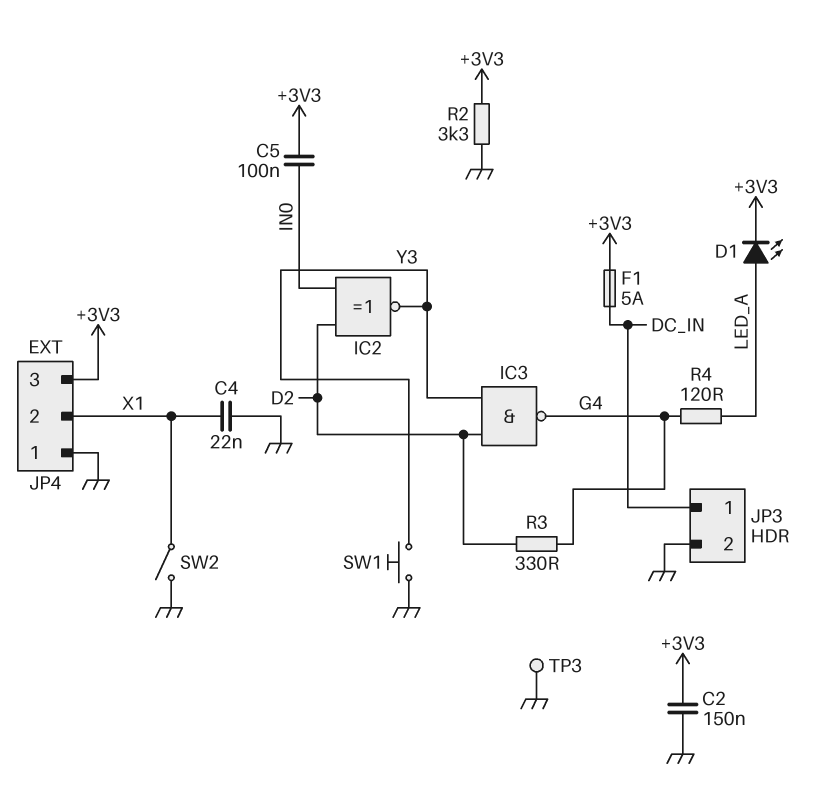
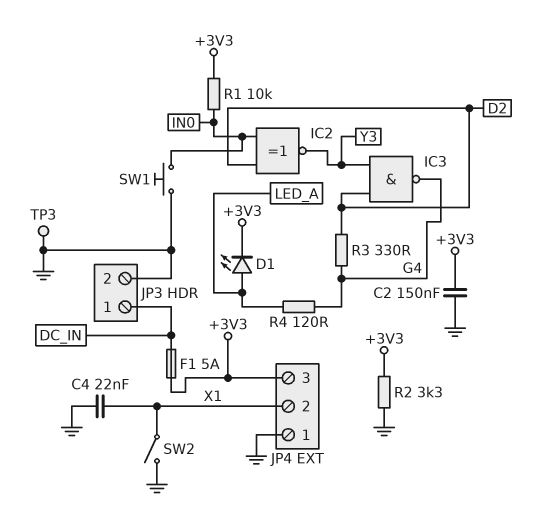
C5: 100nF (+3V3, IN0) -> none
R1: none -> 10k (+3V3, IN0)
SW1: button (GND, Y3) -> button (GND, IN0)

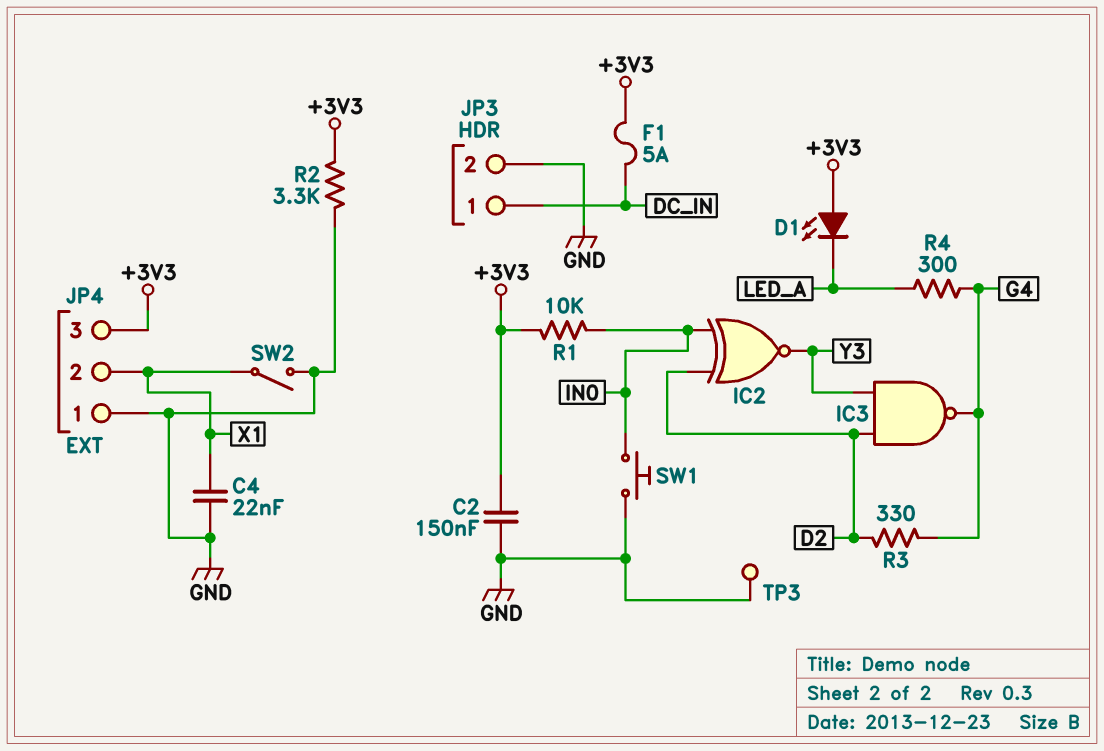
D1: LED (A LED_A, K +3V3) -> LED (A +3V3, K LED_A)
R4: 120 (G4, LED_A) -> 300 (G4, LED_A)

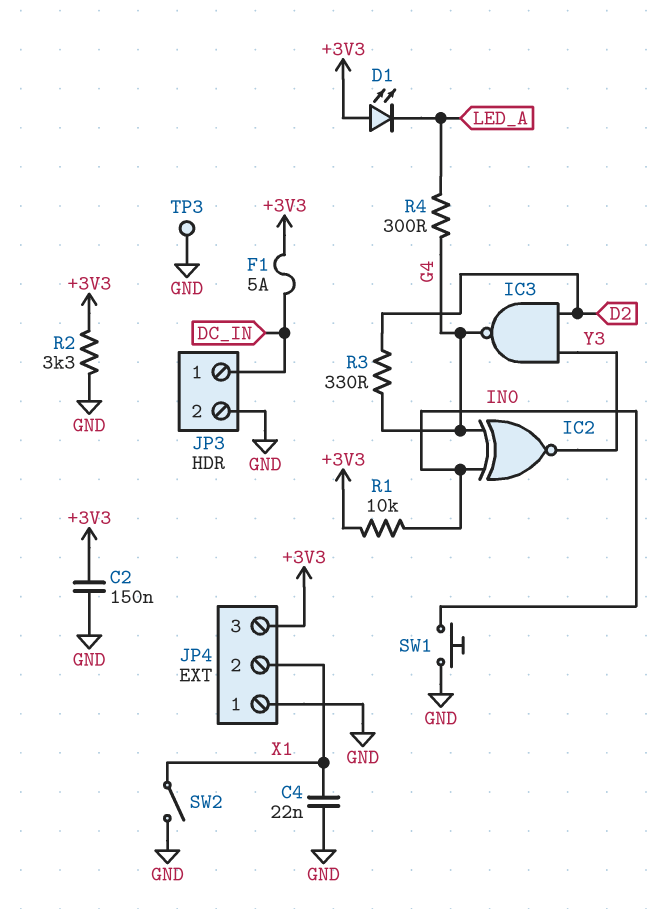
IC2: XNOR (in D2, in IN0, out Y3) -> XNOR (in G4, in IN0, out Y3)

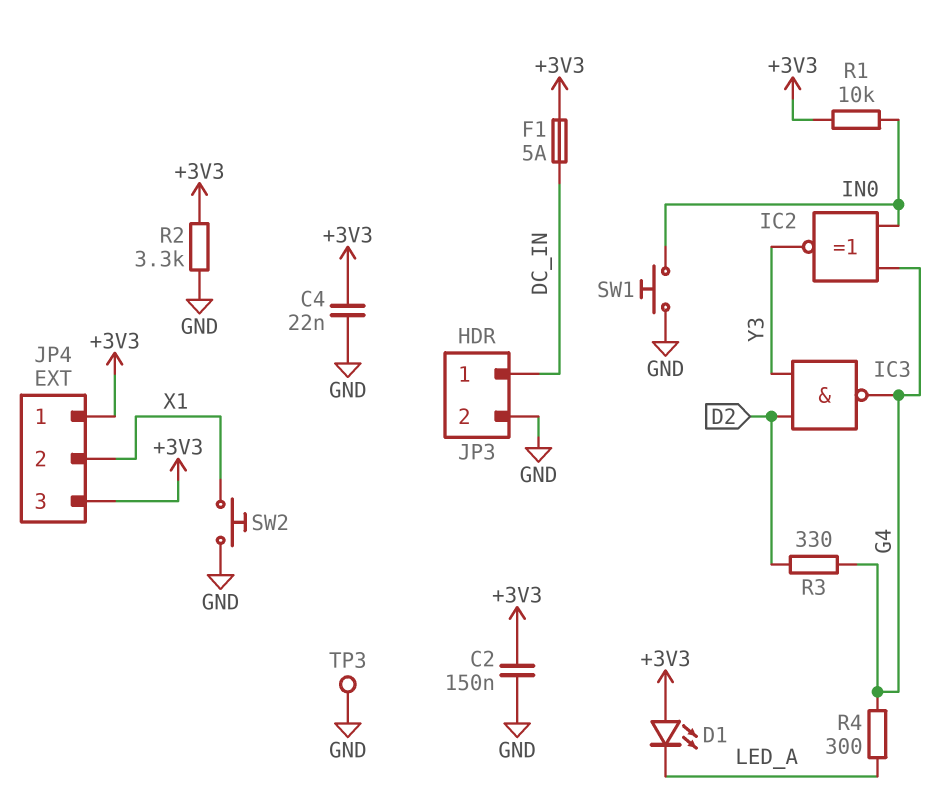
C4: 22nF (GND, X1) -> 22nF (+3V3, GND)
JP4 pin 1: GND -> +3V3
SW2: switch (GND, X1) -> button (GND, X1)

* * *

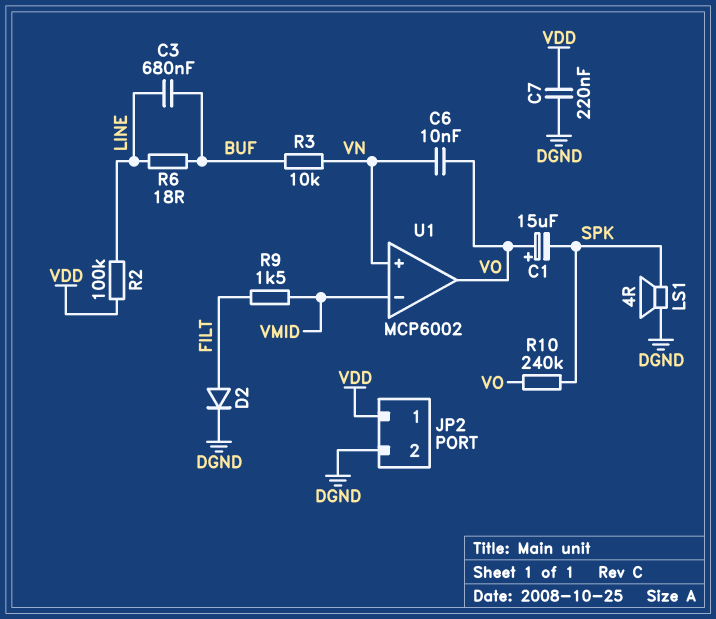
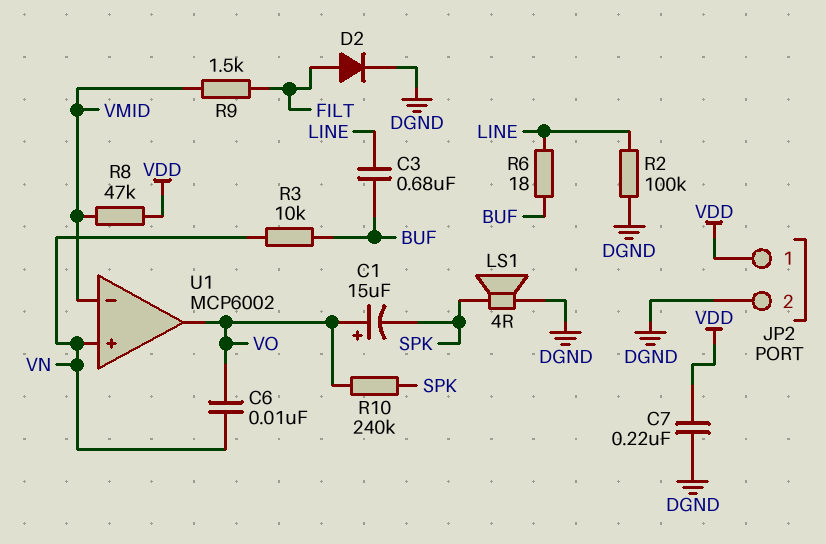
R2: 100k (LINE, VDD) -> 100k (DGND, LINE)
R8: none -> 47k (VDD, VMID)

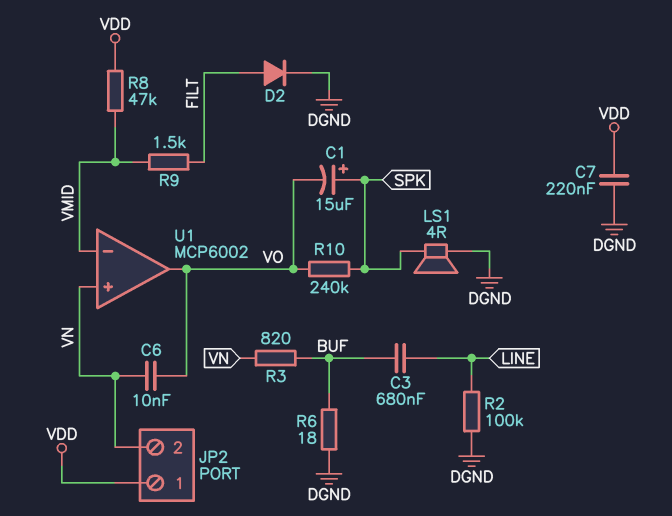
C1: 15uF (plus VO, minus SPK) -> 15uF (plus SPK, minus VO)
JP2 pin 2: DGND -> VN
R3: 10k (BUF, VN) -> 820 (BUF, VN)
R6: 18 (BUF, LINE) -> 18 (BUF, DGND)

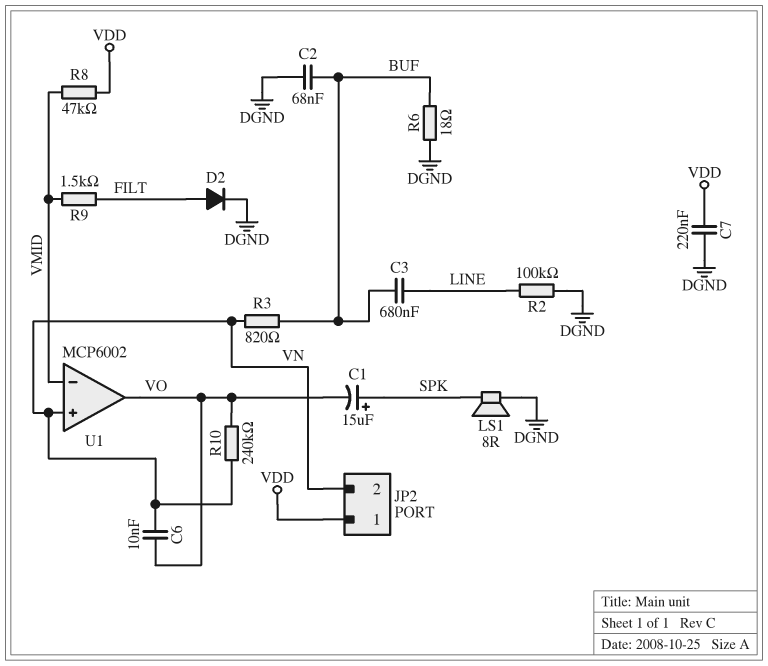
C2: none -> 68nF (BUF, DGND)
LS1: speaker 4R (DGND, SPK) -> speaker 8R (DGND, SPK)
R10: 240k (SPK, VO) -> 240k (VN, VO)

Task goal: For the data above, set down exactly the lines from the line with "R1: none -> 10k (+3V3, IN0)" to the line with "SW2: switch (GND, X1) -> button (GND, X1)", both included, leaving pictures out.

Response below:
R1: none -> 10k (+3V3, IN0)
SW1: button (GND, Y3) -> button (GND, IN0)

D1: LED (A LED_A, K +3V3) -> LED (A +3V3, K LED_A)
R4: 120 (G4, LED_A) -> 300 (G4, LED_A)

IC2: XNOR (in D2, in IN0, out Y3) -> XNOR (in G4, in IN0, out Y3)

C4: 22nF (GND, X1) -> 22nF (+3V3, GND)
JP4 pin 1: GND -> +3V3
SW2: switch (GND, X1) -> button (GND, X1)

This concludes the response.